(Items from a data source)
- - - - -

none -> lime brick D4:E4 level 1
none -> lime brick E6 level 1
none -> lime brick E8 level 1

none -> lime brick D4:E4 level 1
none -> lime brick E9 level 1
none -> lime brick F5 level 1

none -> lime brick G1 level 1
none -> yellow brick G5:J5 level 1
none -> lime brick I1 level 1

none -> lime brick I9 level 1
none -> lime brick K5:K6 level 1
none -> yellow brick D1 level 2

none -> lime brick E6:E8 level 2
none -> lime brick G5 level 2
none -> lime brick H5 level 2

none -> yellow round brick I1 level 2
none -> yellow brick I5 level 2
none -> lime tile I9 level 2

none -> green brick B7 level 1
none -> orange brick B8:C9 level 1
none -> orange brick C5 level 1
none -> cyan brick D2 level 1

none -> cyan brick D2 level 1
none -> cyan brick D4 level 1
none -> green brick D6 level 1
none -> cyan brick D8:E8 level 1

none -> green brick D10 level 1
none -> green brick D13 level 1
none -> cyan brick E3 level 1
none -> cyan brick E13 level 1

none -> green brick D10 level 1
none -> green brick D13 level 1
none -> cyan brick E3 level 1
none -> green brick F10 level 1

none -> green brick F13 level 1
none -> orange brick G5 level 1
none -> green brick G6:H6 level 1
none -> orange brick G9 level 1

- - - - -

→ **TASK**: Working through the entries above, copy every line in which "yellow" is found.

→ **SOLUTION BELOW**:
none -> yellow brick G5:J5 level 1
none -> yellow brick D1 level 2
none -> yellow round brick I1 level 2
none -> yellow brick I5 level 2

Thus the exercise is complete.